Before-and-after change data
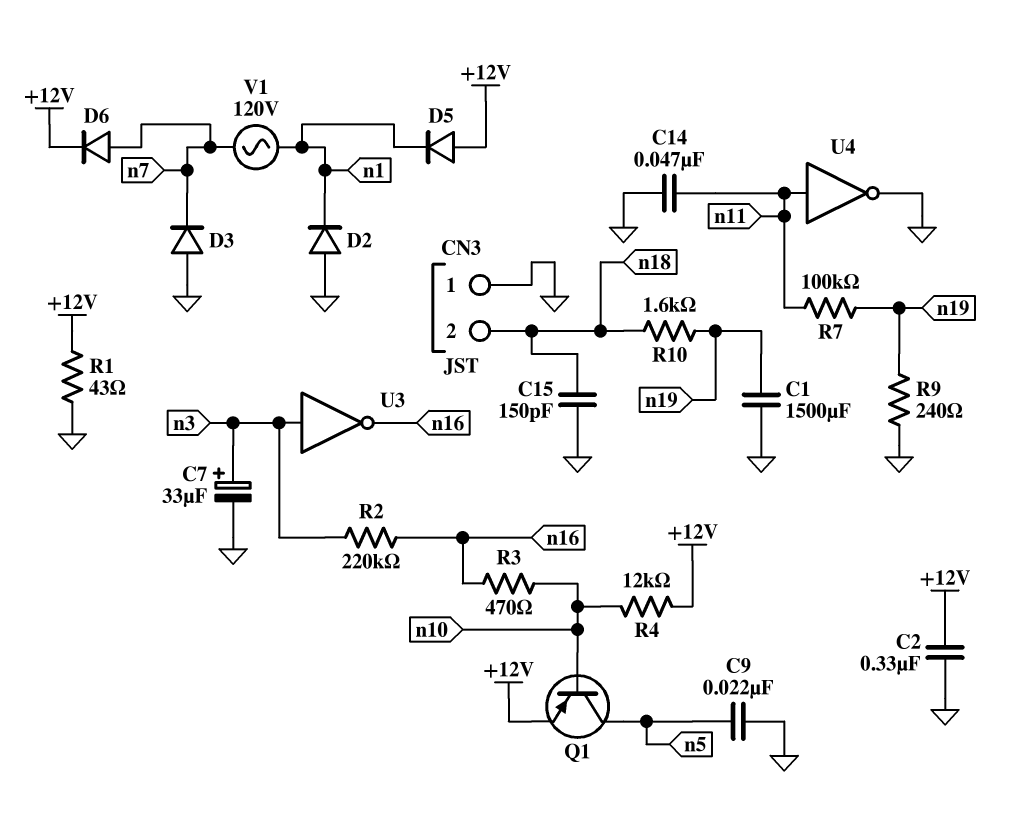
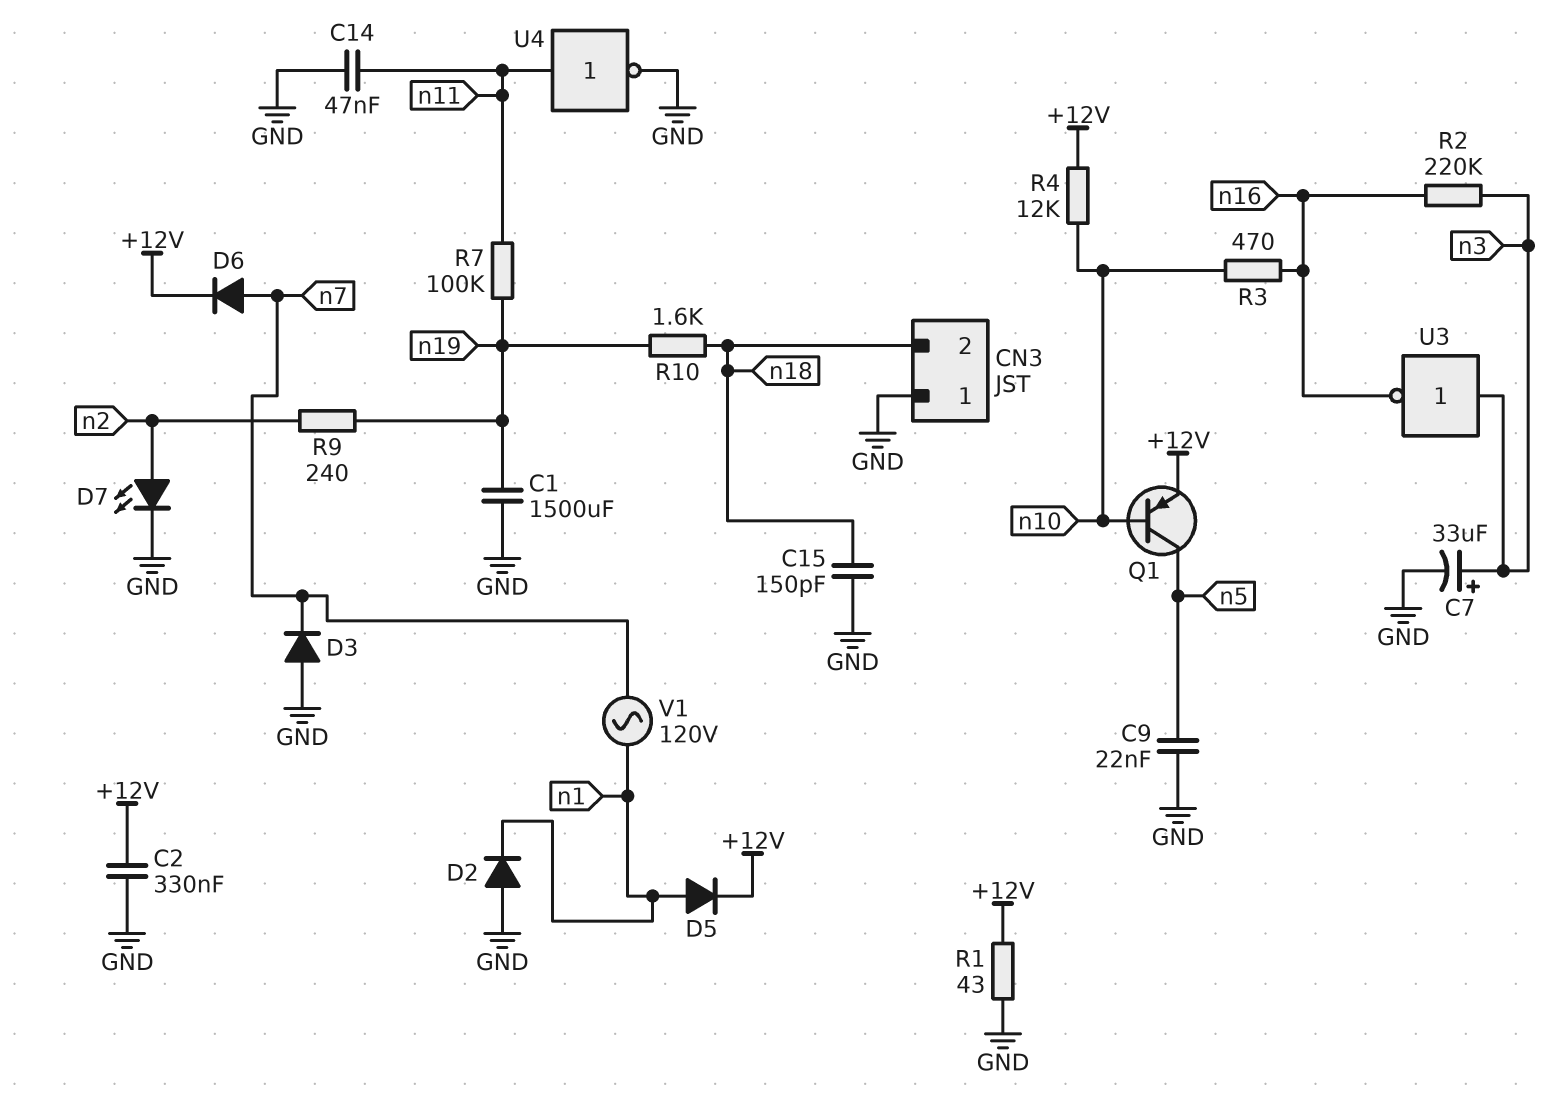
D5: diode (A +12V, K n1) -> diode (A n1, K +12V)
D7: none -> LED (A n2, K GND)
R9: 240 (GND, n19) -> 240 (n2, n19)

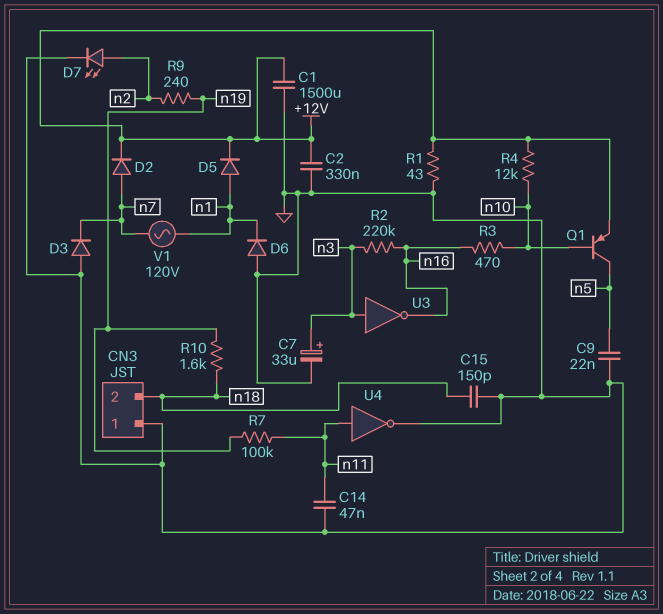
C1: 1500uF (GND, n19) -> 1500uF (+12V, GND)
D2: diode (A GND, K n1) -> diode (A n7, K +12V)
D6: diode (A n7, K +12V) -> diode (A GND, K n1)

:: EXERCISE BRIEF ::
Reproduce the lines of the entries above exactly, but only from the line containing "C1: 1500uF (GND, n19) -> 1500uF (+12V, GND)" through the final line.

:: COMPLETED TASK ::
C1: 1500uF (GND, n19) -> 1500uF (+12V, GND)
D2: diode (A GND, K n1) -> diode (A n7, K +12V)
D6: diode (A n7, K +12V) -> diode (A GND, K n1)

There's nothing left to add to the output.